# Problem description
What is needed is an exact repeat of the lines from the one holding "none -> orange plate K6:K9 level 1" through the final line of the data, with no pictures.

Object transformation records:
=====

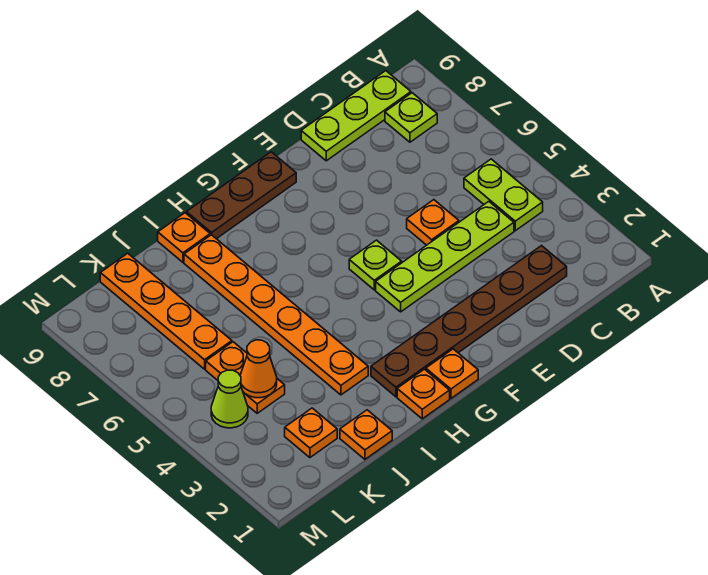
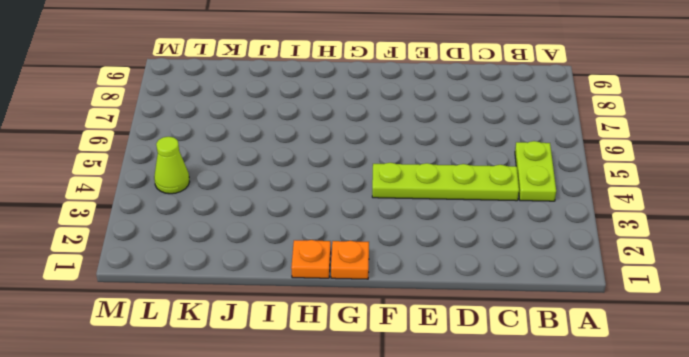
none -> lime plate B8 level 1
none -> lime plate B9:D9 level 1
none -> brown plate C2:H2 level 1

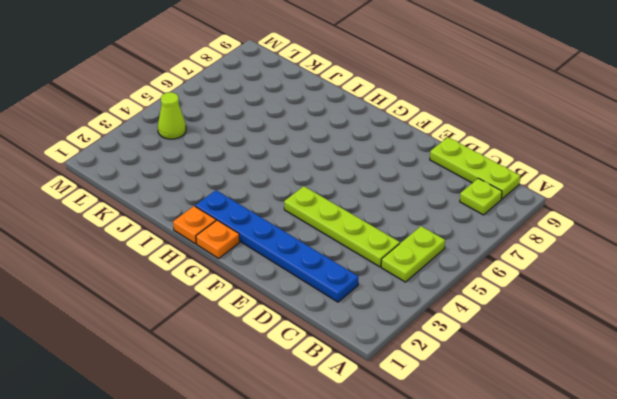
blue plate C2:H2 level 1 -> brown plate C2:H2 level 1
none -> orange plate D5 level 1
none -> lime plate F5 level 1
none -> brown plate F9:H9 level 1

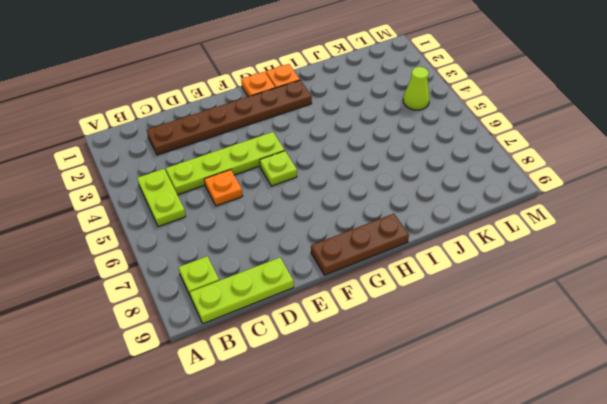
none -> orange plate I3:I8 level 1
none -> orange plate I9 level 1
none -> orange plate J1 level 1

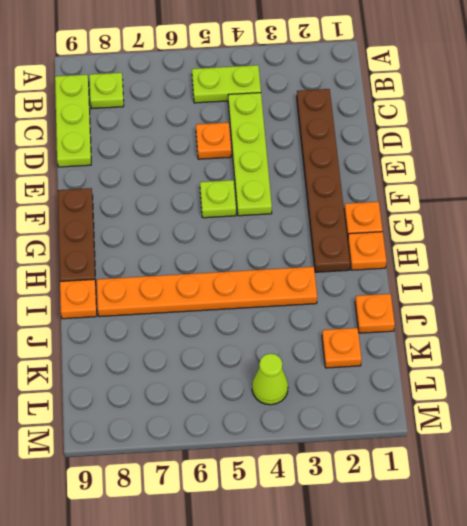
none -> orange plate K4:K5 level 1
none -> orange plate K6:K9 level 1
none -> orange cone K4 level 2

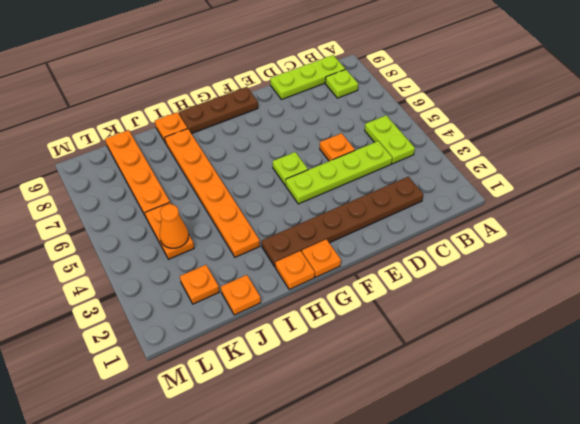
none -> lime cone L4 level 1

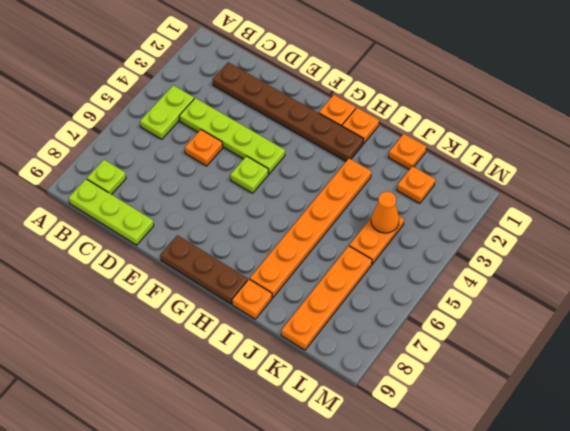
none -> lime cone L4 level 1

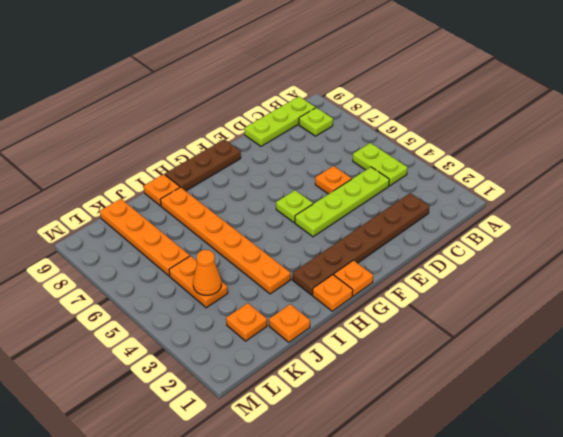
none -> lime cone L4 level 1

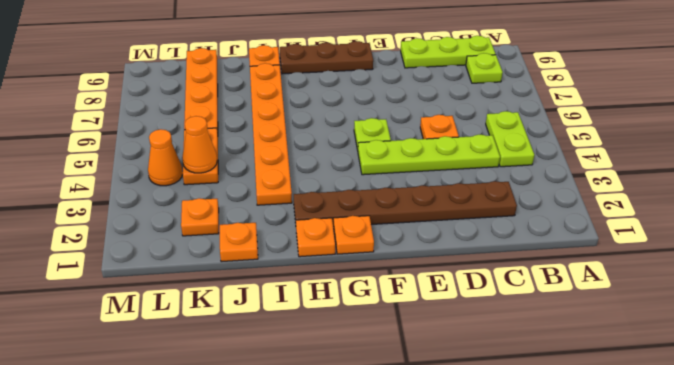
orange cone L4 level 1 -> lime cone L4 level 1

=====

# Answer to the exercise
none -> orange plate K6:K9 level 1
none -> orange cone K4 level 2

none -> lime cone L4 level 1

none -> lime cone L4 level 1

none -> lime cone L4 level 1

orange cone L4 level 1 -> lime cone L4 level 1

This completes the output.